• _ABOUT THIS TASK_: The expected output is the full data, repeated exactly, without pictures.
SOURCE DATA below:
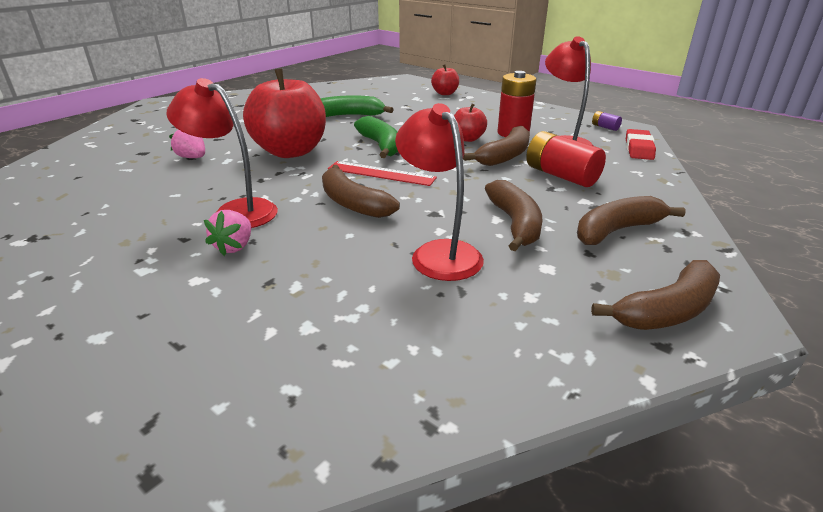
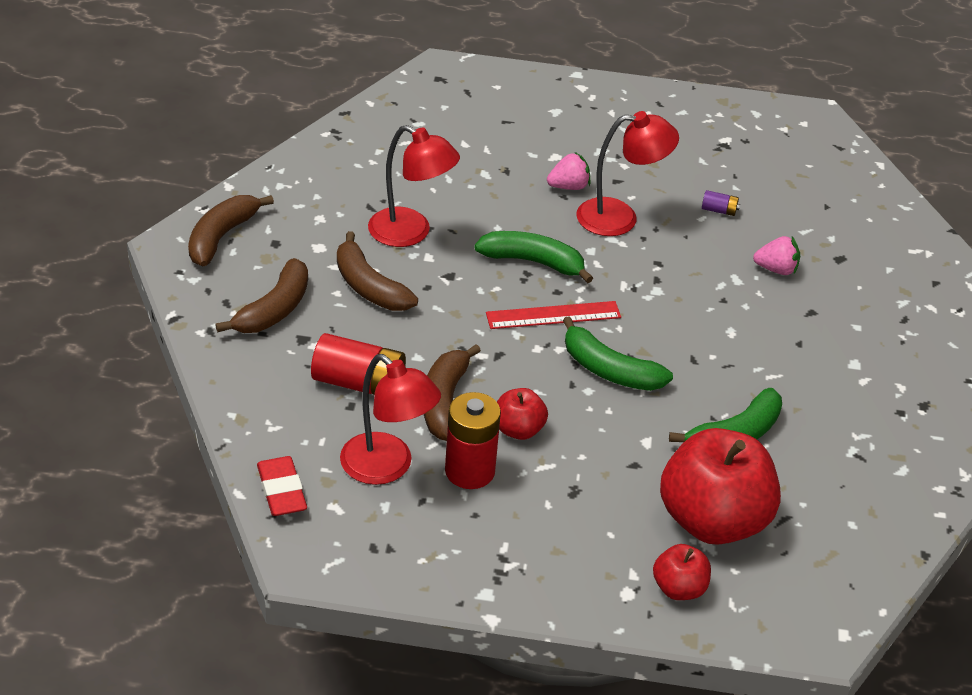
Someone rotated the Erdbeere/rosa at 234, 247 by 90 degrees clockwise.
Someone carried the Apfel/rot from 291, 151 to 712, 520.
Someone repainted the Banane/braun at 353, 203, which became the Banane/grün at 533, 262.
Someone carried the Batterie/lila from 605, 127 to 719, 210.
End of SOURCE DATA.
• _RESULT OF THIS EXERCISE_:
Someone rotated the Erdbeere/rosa at 234, 247 by 90 degrees clockwise.
Someone carried the Apfel/rot from 291, 151 to 712, 520.
Someone repainted the Banane/braun at 353, 203, which became the Banane/grün at 533, 262.
Someone carried the Batterie/lila from 605, 127 to 719, 210.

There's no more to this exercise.